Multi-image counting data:
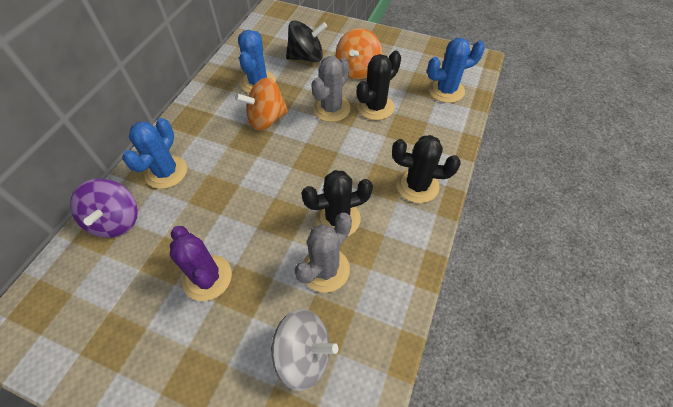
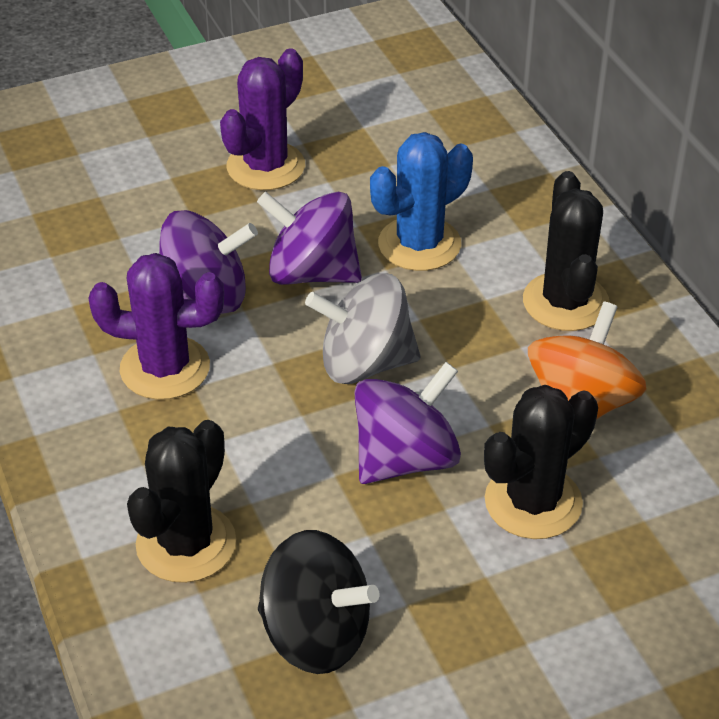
blue cactus: 3 -> 1
grey cactus: 2 -> 0
orange spinning top: 2 -> 1
purple cactus: 1 -> 2
purple spinning top: 1 -> 3

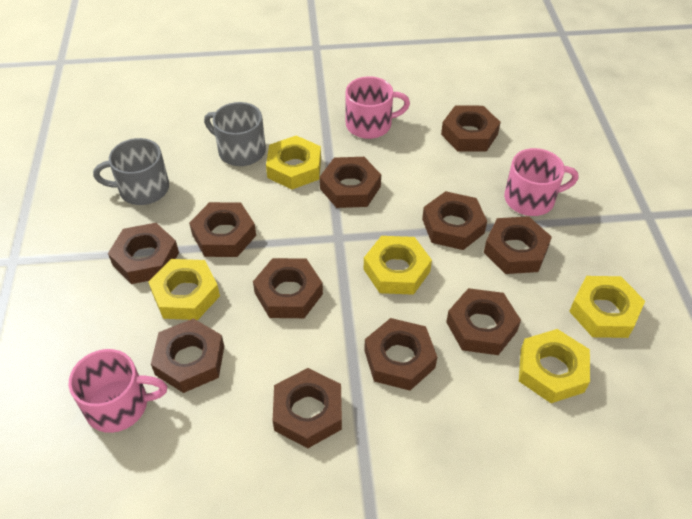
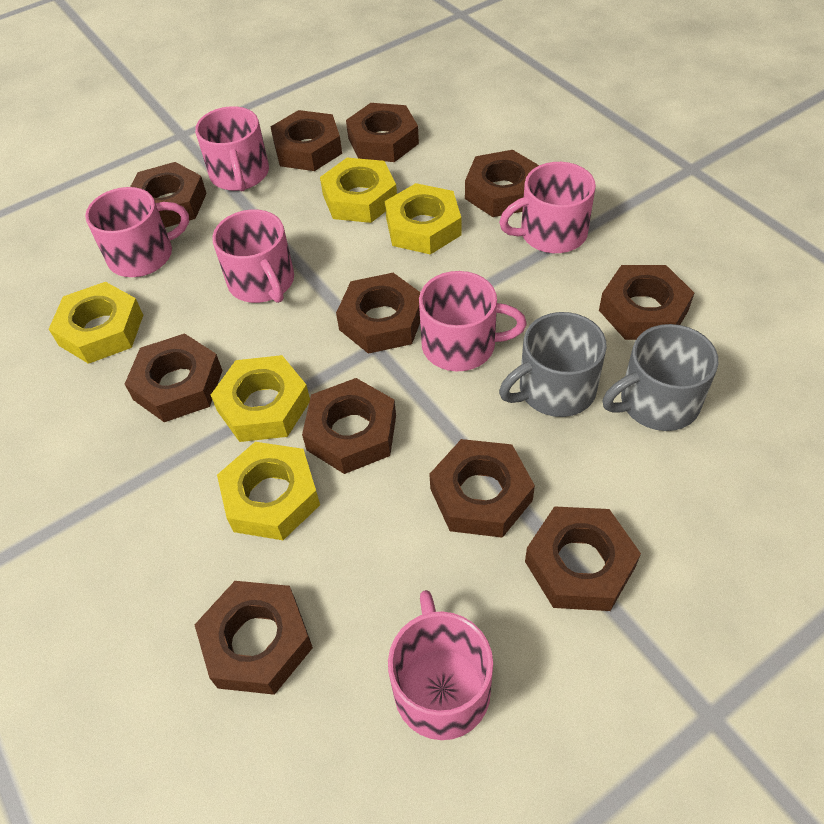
pink mug: 3 -> 6

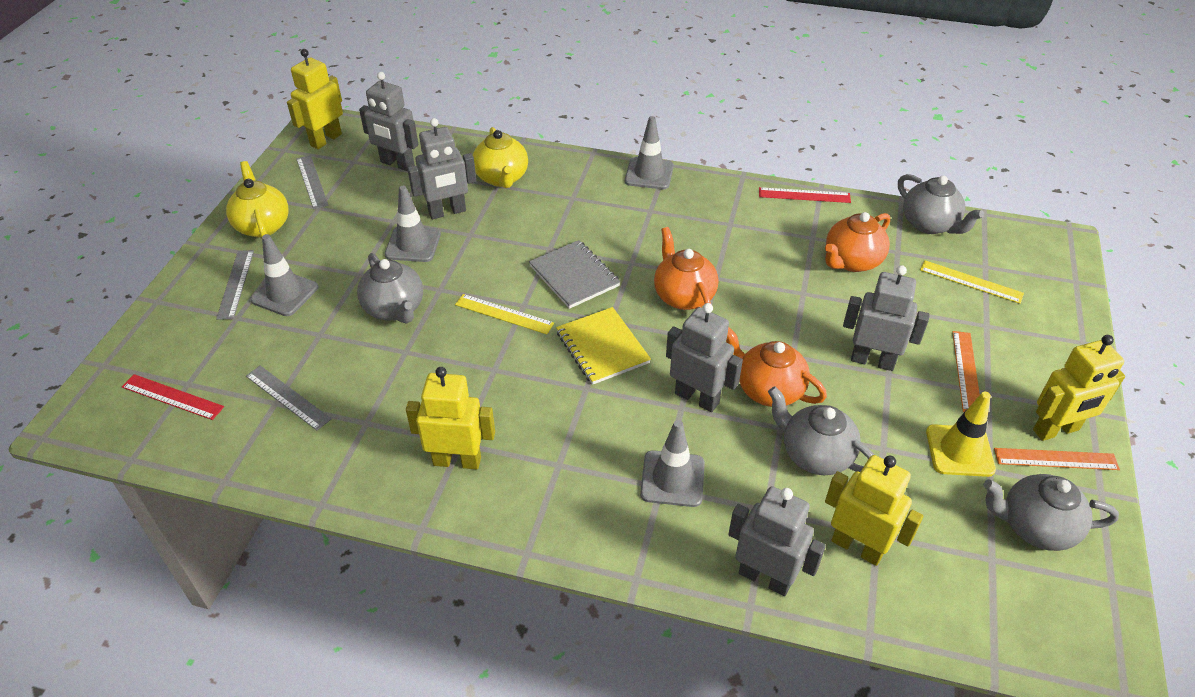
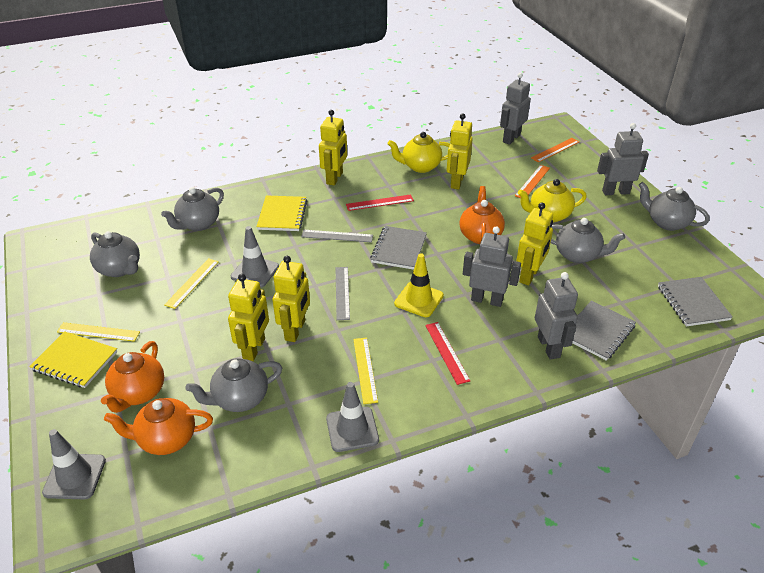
grey notebook: 1 -> 3
grey robot: 5 -> 4
grey ruler: 3 -> 2
grey teapot: 4 -> 5
grey traffic cone: 4 -> 3
yellow notebook: 1 -> 2
yellow robot: 4 -> 5
yellow ruler: 2 -> 3

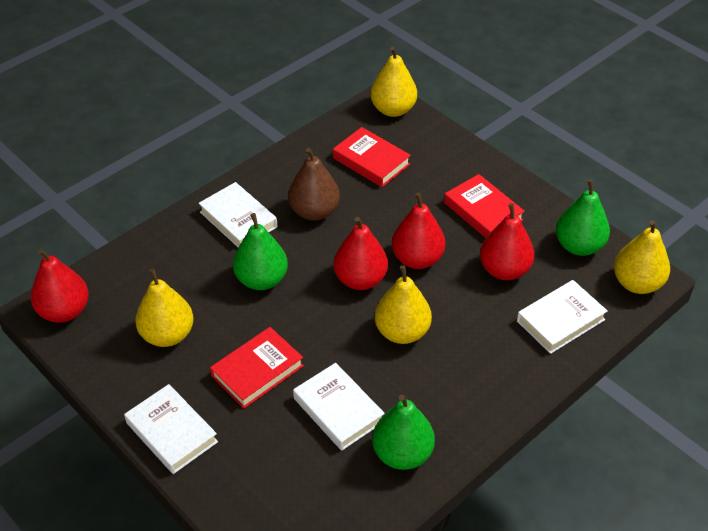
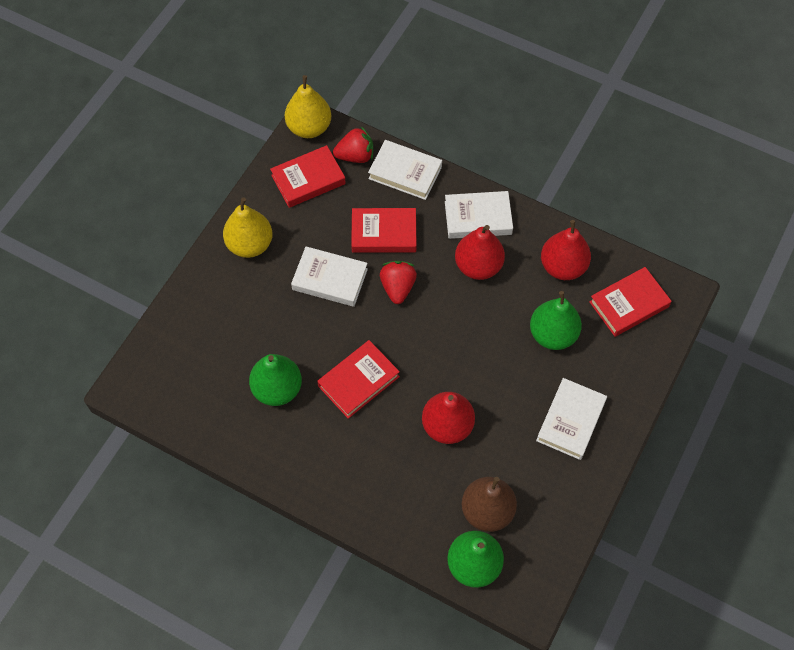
red book: 3 -> 4
red pear: 4 -> 3
red strawberry: 0 -> 2
yellow pear: 4 -> 2

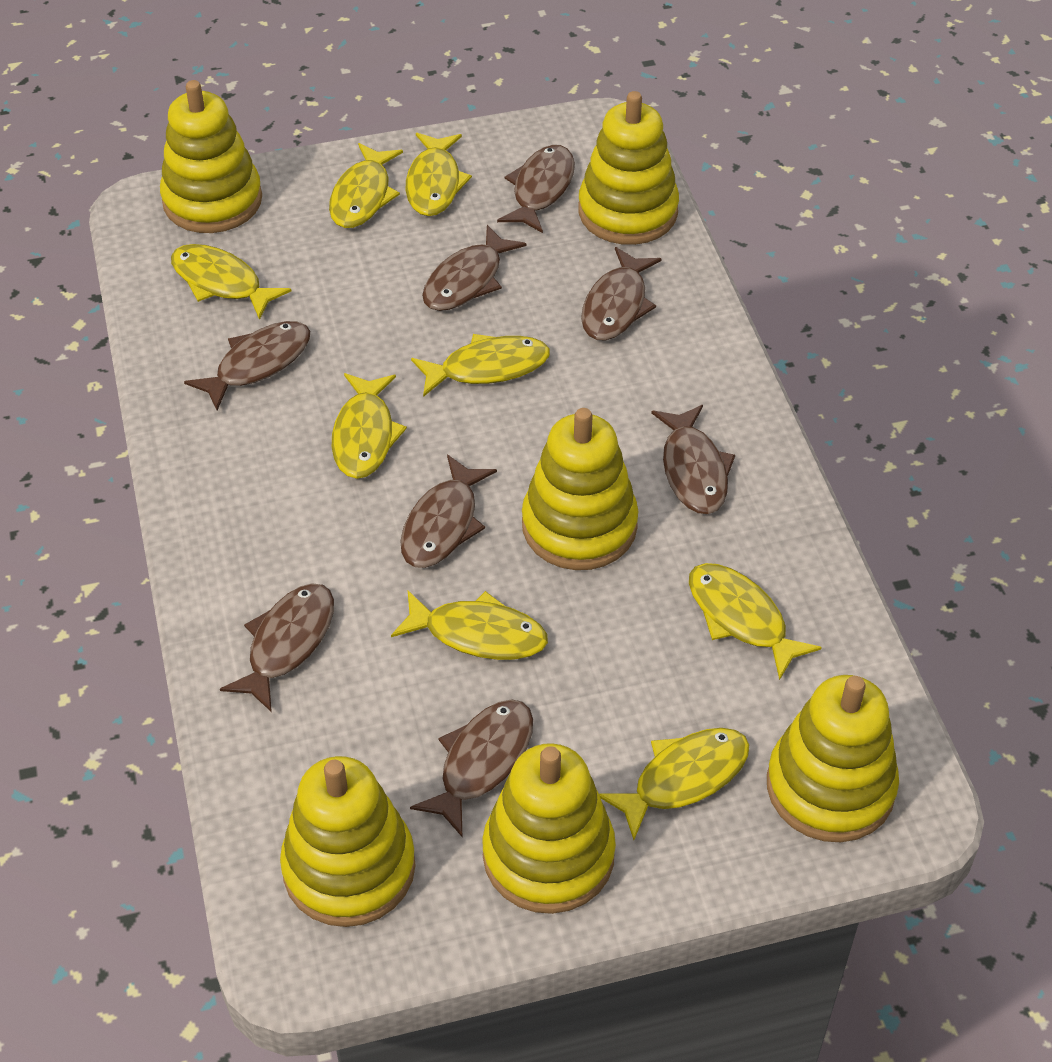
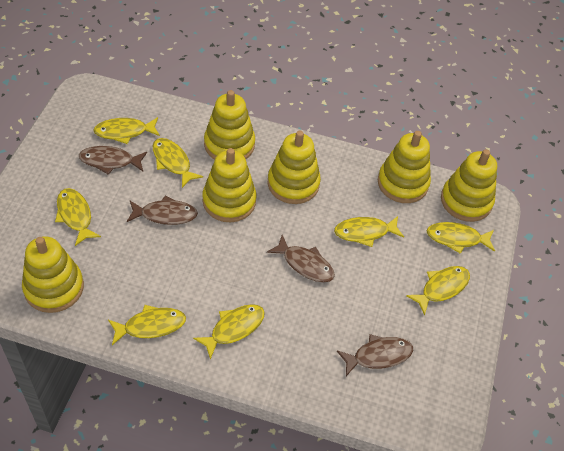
brown fish: 8 -> 4

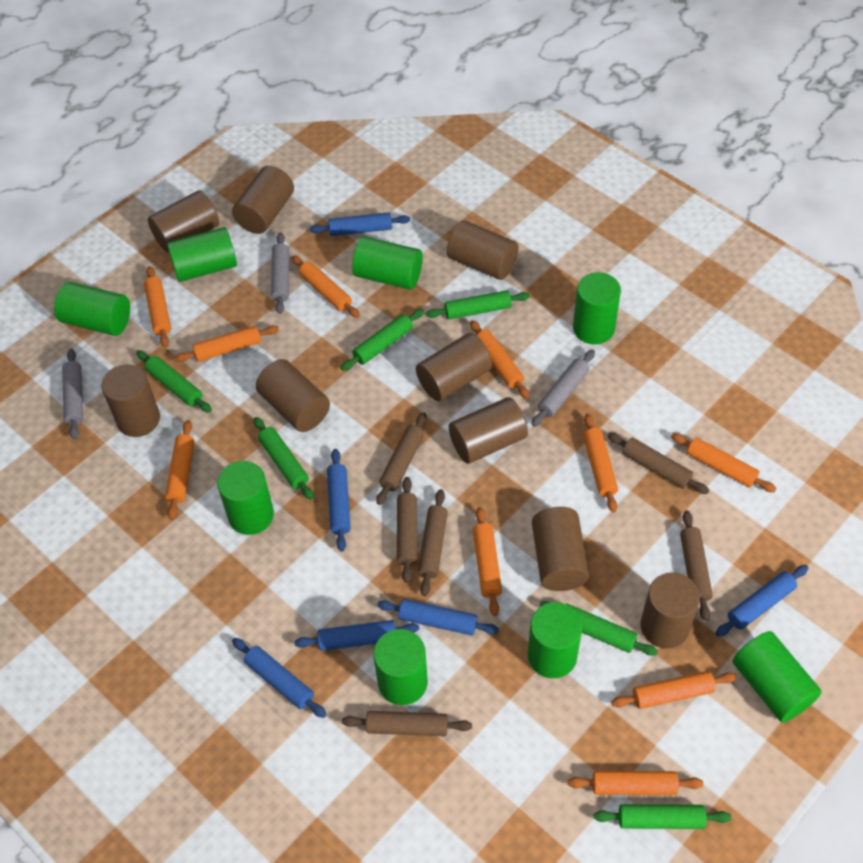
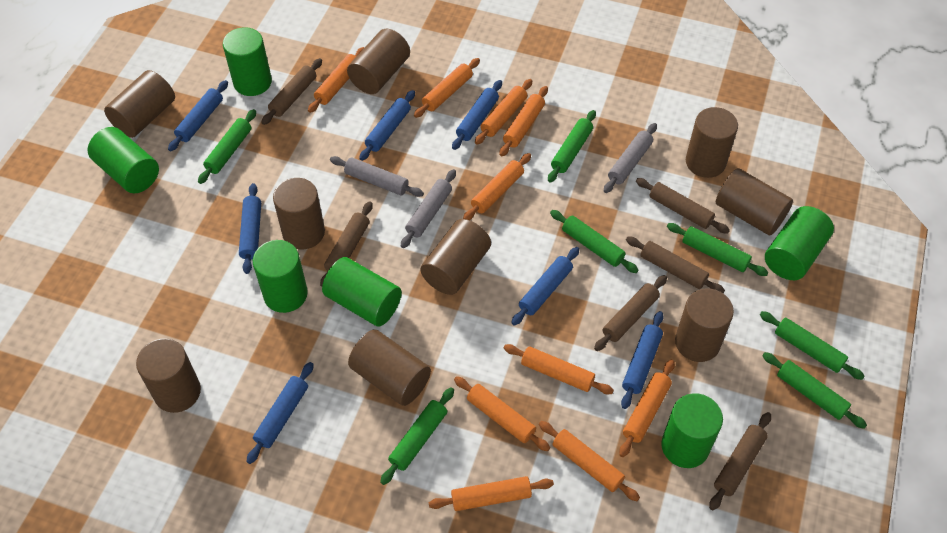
blue rolling pin: 6 -> 7
green cylinder: 8 -> 6
green rolling pin: 6 -> 7

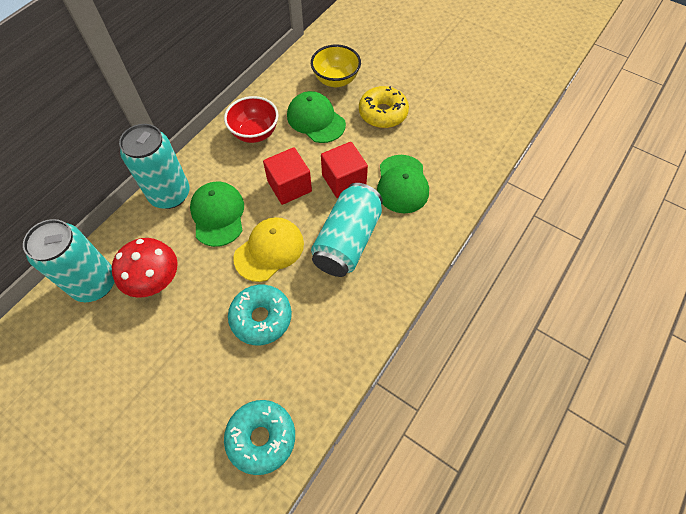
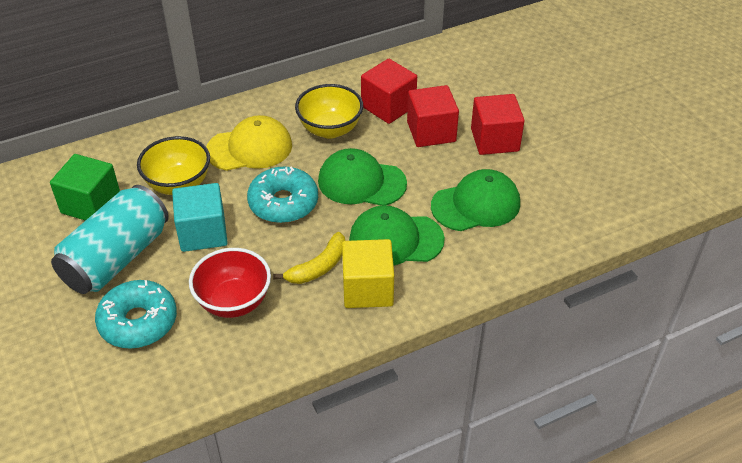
green cube: 0 -> 1
red cube: 2 -> 3
red mushroom: 1 -> 0
turquoise can: 3 -> 1
turquoise cube: 0 -> 1
yellow banana: 0 -> 1
yellow bowl: 1 -> 2
yellow cube: 0 -> 1
yellow donut: 1 -> 0

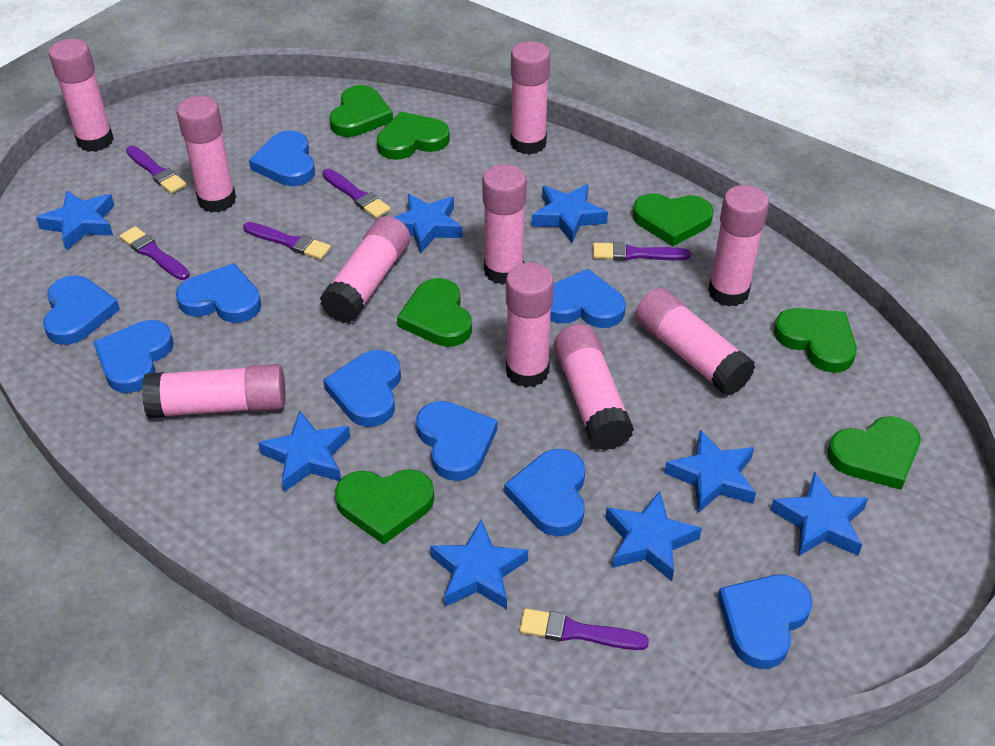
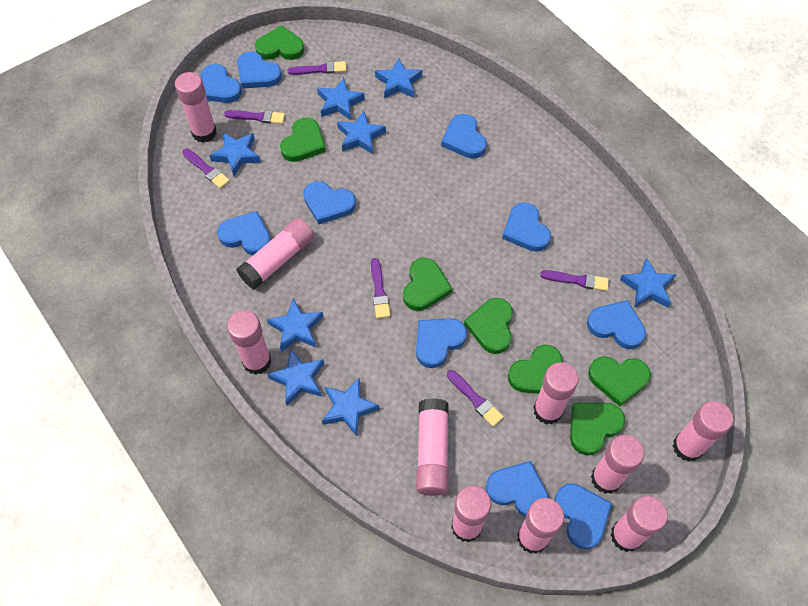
blue heart: 9 -> 10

### Task statement
Among the lines above, find those carrying the word "green" and copy them out.

### Problem solution
green cylinder: 8 -> 6
green rolling pin: 6 -> 7
green cube: 0 -> 1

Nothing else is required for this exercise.